__What needs to be done__. Using the records that follow, copy every line containing the word "missing".

__Data to process__.
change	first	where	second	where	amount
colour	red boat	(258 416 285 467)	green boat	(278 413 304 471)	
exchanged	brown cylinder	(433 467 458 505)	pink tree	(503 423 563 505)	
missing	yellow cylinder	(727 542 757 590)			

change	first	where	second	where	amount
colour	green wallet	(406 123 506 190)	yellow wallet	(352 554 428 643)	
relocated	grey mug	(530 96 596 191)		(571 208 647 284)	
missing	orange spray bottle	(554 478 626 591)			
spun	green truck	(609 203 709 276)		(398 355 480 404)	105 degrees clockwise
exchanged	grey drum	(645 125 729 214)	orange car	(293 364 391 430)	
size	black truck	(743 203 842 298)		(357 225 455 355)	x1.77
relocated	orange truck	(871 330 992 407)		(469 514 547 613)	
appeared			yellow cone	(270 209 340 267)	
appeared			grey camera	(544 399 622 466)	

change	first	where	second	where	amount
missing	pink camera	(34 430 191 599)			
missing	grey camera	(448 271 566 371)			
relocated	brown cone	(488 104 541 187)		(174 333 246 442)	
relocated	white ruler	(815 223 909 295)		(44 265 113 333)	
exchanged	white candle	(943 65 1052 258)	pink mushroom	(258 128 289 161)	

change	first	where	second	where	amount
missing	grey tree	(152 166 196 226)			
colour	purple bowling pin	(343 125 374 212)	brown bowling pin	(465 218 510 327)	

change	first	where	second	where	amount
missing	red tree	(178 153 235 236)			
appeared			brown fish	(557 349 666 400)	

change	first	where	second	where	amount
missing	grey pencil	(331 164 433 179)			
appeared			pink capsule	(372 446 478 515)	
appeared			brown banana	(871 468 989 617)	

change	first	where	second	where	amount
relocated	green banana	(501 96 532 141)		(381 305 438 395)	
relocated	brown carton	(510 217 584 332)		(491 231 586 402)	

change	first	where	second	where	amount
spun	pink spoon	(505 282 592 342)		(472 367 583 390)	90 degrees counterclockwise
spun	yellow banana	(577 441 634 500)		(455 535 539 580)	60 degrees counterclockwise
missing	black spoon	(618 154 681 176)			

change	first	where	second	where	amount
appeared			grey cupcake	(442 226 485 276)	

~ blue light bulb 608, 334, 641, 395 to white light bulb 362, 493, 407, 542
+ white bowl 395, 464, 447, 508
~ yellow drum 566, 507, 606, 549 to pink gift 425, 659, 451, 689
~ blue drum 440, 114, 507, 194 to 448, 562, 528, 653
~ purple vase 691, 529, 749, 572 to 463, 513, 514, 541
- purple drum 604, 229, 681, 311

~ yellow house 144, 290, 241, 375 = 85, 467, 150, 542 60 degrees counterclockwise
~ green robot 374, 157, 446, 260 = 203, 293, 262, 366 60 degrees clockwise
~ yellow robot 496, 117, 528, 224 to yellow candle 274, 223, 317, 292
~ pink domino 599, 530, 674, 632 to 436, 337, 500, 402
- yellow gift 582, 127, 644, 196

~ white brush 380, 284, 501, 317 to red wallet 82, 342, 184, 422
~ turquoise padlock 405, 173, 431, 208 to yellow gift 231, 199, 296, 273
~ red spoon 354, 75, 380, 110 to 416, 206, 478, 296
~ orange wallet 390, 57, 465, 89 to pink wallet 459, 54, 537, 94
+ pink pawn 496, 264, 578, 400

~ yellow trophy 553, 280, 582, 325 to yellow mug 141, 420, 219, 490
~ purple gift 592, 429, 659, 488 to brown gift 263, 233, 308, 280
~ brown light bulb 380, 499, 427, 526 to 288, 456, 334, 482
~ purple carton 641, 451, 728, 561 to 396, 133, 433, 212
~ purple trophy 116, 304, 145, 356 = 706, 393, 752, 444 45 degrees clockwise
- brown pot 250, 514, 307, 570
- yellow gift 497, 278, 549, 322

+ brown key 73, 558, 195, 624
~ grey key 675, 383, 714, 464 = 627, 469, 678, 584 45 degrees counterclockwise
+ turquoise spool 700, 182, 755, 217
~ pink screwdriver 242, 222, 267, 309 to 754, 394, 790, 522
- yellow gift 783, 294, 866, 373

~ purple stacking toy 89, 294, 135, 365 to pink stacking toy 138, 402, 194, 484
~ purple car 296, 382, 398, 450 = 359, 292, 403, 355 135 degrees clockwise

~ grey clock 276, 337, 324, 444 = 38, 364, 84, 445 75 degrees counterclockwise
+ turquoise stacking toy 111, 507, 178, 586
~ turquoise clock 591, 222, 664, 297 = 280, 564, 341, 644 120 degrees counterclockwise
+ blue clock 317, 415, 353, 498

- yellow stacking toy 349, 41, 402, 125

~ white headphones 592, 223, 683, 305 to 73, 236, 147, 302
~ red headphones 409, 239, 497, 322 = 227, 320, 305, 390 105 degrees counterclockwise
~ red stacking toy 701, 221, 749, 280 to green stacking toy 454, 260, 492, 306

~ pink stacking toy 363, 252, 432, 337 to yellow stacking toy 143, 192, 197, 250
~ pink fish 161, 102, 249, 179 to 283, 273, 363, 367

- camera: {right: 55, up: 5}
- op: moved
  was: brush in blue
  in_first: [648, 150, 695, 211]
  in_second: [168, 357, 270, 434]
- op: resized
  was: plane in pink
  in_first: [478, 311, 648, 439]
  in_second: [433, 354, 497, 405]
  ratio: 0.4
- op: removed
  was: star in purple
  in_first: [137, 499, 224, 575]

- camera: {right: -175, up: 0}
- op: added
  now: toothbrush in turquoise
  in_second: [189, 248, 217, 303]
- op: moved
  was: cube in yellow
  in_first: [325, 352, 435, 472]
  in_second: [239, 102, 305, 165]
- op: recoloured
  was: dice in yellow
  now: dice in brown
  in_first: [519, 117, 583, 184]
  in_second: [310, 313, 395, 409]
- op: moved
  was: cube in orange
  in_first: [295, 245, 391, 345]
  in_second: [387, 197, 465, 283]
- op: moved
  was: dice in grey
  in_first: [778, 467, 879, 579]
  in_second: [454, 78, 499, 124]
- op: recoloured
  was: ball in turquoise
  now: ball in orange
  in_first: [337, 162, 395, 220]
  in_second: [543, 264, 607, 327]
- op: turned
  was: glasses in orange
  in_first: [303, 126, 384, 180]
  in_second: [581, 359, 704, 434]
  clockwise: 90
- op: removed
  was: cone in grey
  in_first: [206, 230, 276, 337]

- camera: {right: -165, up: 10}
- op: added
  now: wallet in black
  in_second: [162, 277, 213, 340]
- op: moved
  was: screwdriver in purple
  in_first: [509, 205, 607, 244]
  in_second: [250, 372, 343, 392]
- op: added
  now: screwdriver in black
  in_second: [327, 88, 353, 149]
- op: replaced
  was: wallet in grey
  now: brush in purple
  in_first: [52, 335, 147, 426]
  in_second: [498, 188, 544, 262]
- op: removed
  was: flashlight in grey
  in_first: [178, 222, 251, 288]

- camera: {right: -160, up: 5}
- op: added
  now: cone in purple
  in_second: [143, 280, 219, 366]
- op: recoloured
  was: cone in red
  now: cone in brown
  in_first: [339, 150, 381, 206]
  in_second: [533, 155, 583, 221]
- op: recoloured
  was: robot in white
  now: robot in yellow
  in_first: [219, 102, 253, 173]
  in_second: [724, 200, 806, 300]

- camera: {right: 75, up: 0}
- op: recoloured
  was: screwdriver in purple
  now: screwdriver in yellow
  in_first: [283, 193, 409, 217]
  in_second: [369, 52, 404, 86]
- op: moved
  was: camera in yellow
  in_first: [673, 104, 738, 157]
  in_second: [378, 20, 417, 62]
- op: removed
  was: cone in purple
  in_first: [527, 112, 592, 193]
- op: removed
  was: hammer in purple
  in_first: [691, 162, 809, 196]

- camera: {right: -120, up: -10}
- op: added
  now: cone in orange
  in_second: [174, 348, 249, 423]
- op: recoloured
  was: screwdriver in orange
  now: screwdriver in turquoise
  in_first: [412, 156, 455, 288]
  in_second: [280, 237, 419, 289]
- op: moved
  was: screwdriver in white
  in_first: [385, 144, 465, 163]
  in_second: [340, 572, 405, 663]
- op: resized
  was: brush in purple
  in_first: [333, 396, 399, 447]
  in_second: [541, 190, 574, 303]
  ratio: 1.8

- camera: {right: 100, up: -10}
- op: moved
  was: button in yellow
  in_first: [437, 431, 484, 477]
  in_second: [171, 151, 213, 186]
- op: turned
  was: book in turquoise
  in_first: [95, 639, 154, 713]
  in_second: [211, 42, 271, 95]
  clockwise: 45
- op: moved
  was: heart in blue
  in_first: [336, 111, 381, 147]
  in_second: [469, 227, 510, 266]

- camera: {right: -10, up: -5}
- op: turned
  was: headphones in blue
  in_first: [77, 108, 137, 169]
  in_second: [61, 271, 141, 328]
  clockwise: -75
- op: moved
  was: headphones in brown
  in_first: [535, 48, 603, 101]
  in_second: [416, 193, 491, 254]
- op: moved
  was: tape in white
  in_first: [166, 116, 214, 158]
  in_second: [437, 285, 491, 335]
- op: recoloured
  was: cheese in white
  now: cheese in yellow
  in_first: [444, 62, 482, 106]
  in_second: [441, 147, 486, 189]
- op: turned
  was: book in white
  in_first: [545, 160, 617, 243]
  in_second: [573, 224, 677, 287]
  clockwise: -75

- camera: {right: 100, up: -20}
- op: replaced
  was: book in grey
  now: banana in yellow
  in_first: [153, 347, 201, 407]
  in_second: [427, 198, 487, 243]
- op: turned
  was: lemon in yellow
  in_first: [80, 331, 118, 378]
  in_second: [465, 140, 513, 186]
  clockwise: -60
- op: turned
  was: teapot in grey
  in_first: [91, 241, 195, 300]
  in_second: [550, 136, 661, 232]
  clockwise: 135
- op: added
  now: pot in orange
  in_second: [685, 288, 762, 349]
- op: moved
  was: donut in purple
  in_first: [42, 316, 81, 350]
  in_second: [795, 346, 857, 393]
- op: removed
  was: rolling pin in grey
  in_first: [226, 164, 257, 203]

__Answer to this problem__.
missing	yellow cylinder	(727 542 757 590)			
missing	orange spray bottle	(554 478 626 591)			
missing	pink camera	(34 430 191 599)			
missing	grey camera	(448 271 566 371)			
missing	grey tree	(152 166 196 226)			
missing	red tree	(178 153 235 236)			
missing	grey pencil	(331 164 433 179)			
missing	black spoon	(618 154 681 176)			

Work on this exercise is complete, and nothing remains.